### TASK DETAILS
Beneath this task are the entries; from the line with "(214, 401) = (267, 481): turquoise" through the last one, transcribe every line exactly and nothing else, skipping pictures.

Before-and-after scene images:
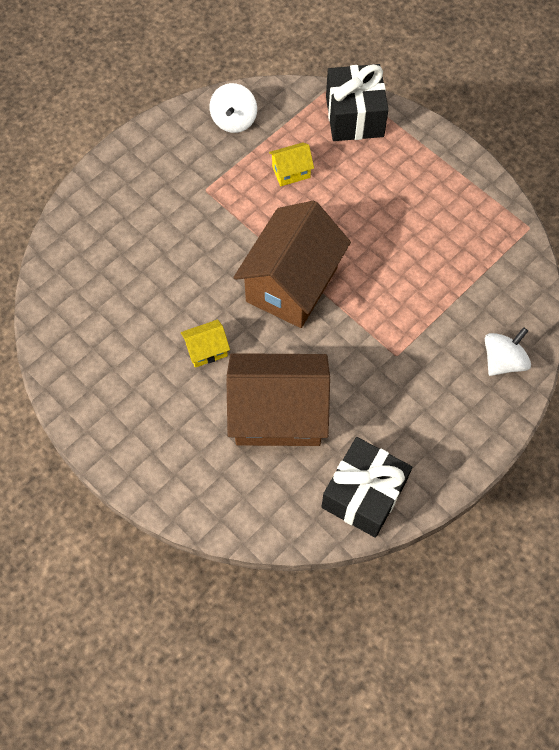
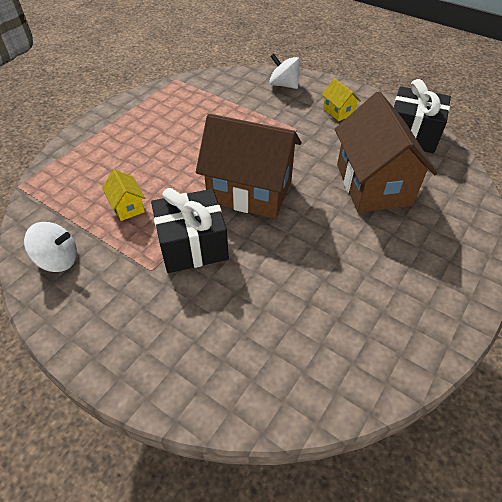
camera: 100 degrees left, 15 degrees down
(206, 350) = (334, 239): yellow house -> yellow house (338, 111)
(354, 116) = (64, 172): black gift -> black gift (192, 245)

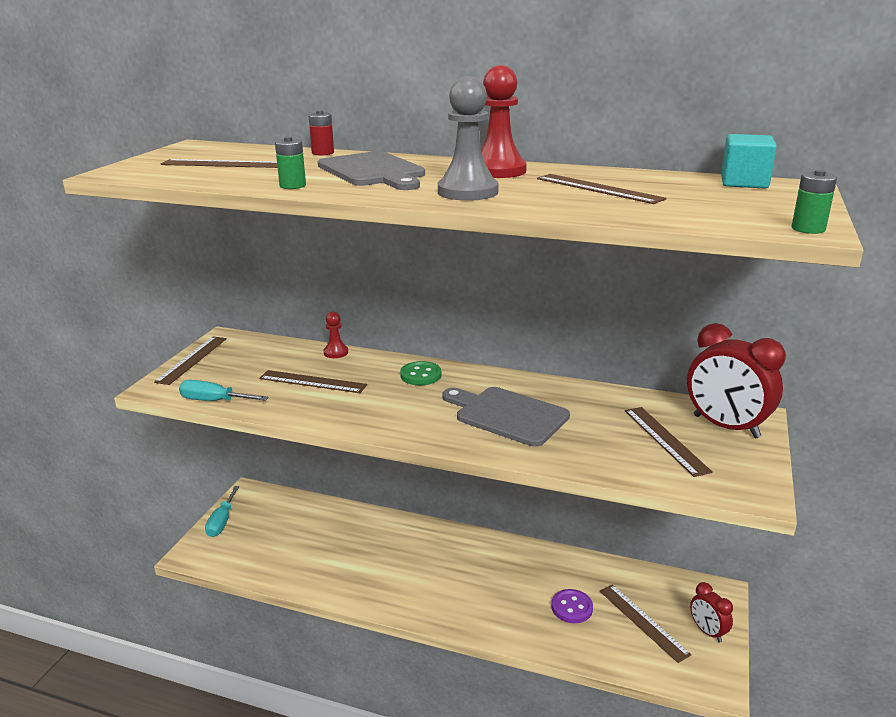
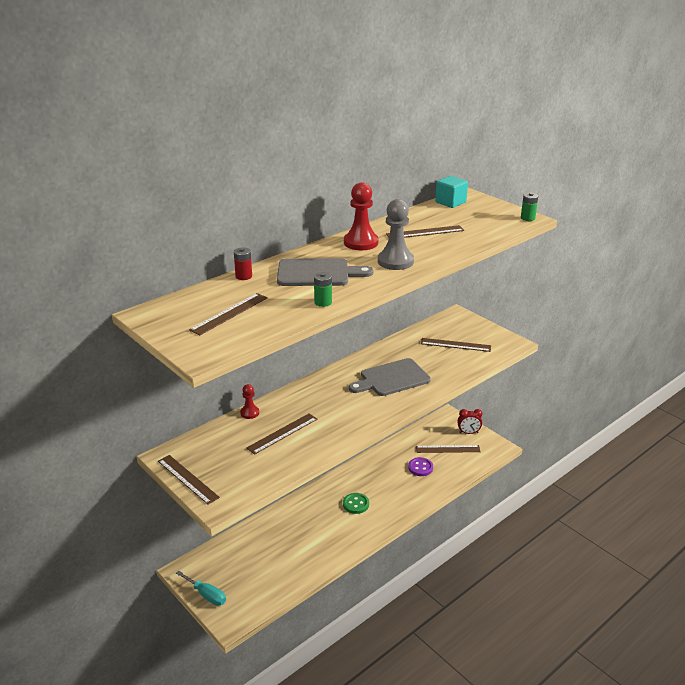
camera: 60 degrees left, 5 degrees up
(214, 401) = (267, 481): turquoise screwdriver -> none
(420, 375) = (317, 391): green button -> green button (356, 504)
(726, 427) = (458, 325): red clock -> none

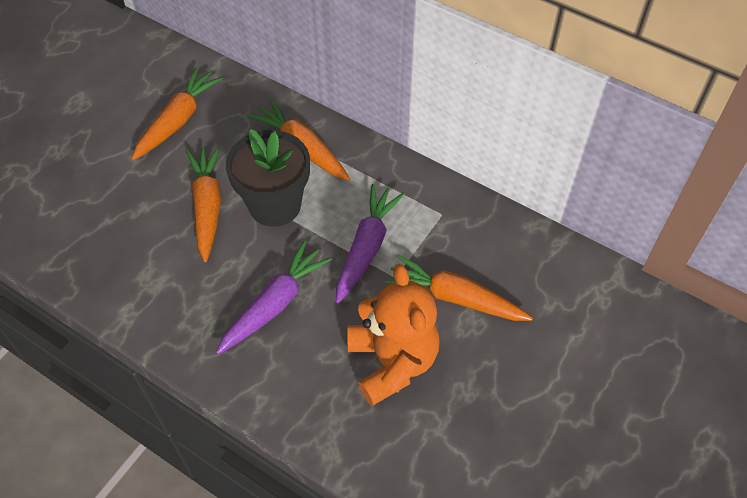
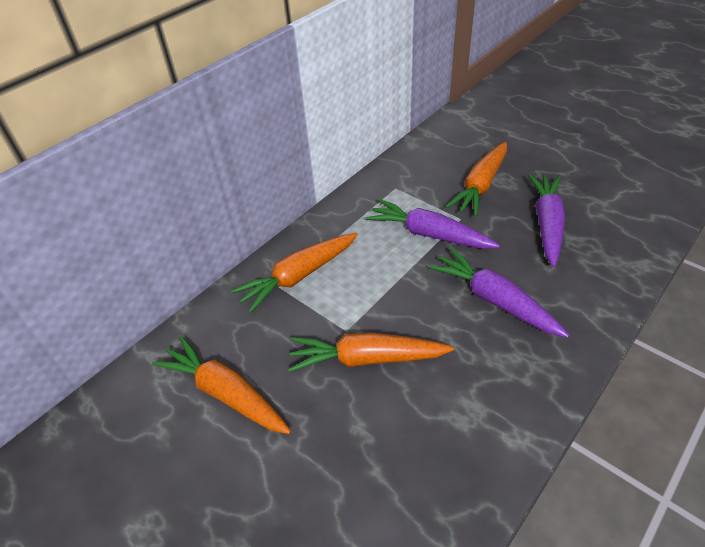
camera: 80 degrees left, 10 degrees down
(275, 205) = (371, 299): black flower pot -> none
(392, 362) = (547, 224): orange teddy bear -> purple carrot

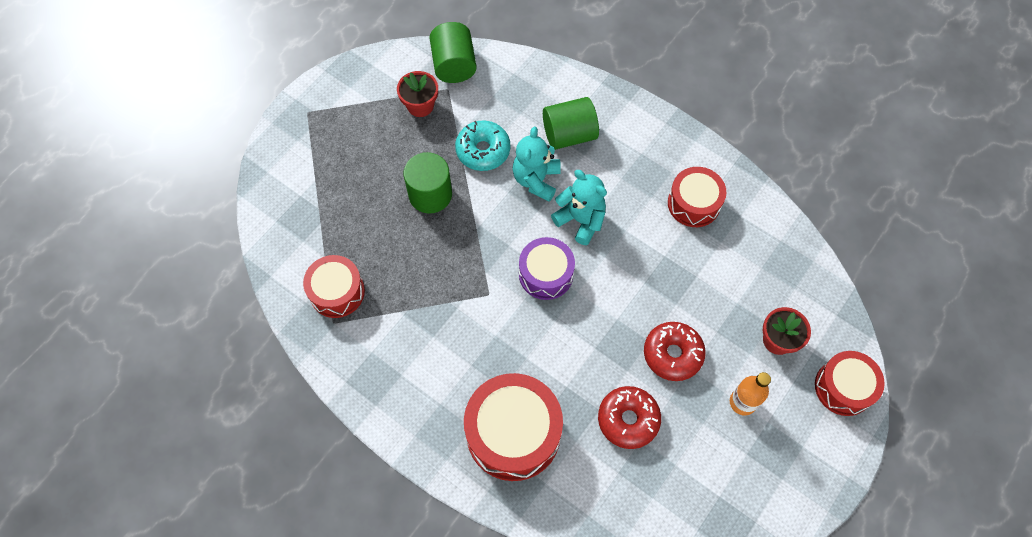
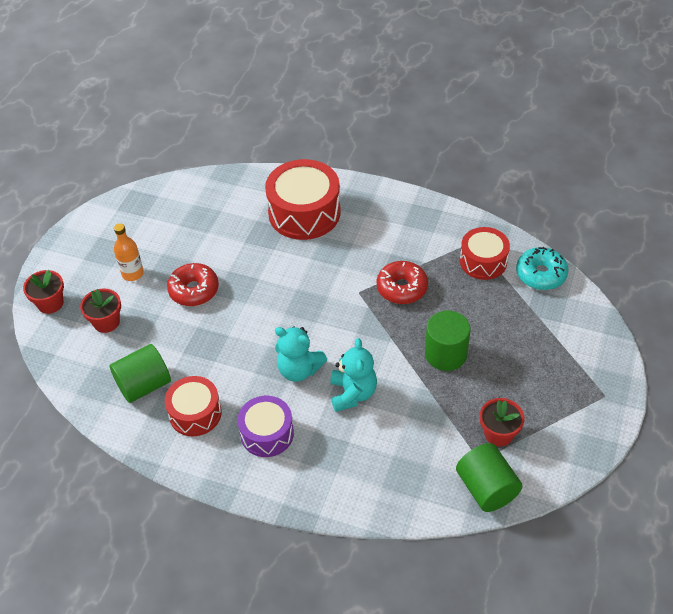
camera: 165 degrees right, 15 degrees down
(483, 150) = (415, 407): turquoise donut -> turquoise donut (541, 274)
(546, 274) = (316, 319): purple drum -> purple drum (267, 433)
(569, 134) = (335, 447): green cylinder -> green cylinder (144, 385)
(628, 419) = (220, 241): red donut -> red donut (402, 288)
(843, 387) = (50, 303): red drum -> red flower pot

### RESULT
(214, 401) = (267, 481): turquoise screwdriver -> none
(420, 375) = (317, 391): green button -> green button (356, 504)
(726, 427) = (458, 325): red clock -> none

camera: 80 degrees left, 10 degrees down
(275, 205) = (371, 299): black flower pot -> none
(392, 362) = (547, 224): orange teddy bear -> purple carrot

camera: 165 degrees right, 15 degrees down
(483, 150) = (415, 407): turquoise donut -> turquoise donut (541, 274)
(546, 274) = (316, 319): purple drum -> purple drum (267, 433)
(569, 134) = (335, 447): green cylinder -> green cylinder (144, 385)
(628, 419) = (220, 241): red donut -> red donut (402, 288)
(843, 387) = (50, 303): red drum -> red flower pot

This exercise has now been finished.